== AIM OF THE TASK ==
Look below for the line with "red traffic cone: 3 -> 1", then give it again exactly, along with every line that comes after it, the final line included.

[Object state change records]
____

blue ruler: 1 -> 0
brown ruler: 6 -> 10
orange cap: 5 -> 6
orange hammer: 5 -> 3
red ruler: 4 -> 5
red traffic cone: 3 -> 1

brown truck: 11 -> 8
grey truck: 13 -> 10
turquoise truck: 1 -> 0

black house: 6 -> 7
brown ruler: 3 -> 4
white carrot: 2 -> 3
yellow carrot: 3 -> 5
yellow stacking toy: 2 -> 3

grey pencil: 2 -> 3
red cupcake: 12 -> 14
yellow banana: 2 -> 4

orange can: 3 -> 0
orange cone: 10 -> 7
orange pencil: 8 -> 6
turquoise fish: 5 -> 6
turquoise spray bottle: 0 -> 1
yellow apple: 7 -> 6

____

== REPLY ==
red traffic cone: 3 -> 1

brown truck: 11 -> 8
grey truck: 13 -> 10
turquoise truck: 1 -> 0

black house: 6 -> 7
brown ruler: 3 -> 4
white carrot: 2 -> 3
yellow carrot: 3 -> 5
yellow stacking toy: 2 -> 3

grey pencil: 2 -> 3
red cupcake: 12 -> 14
yellow banana: 2 -> 4

orange can: 3 -> 0
orange cone: 10 -> 7
orange pencil: 8 -> 6
turquoise fish: 5 -> 6
turquoise spray bottle: 0 -> 1
yellow apple: 7 -> 6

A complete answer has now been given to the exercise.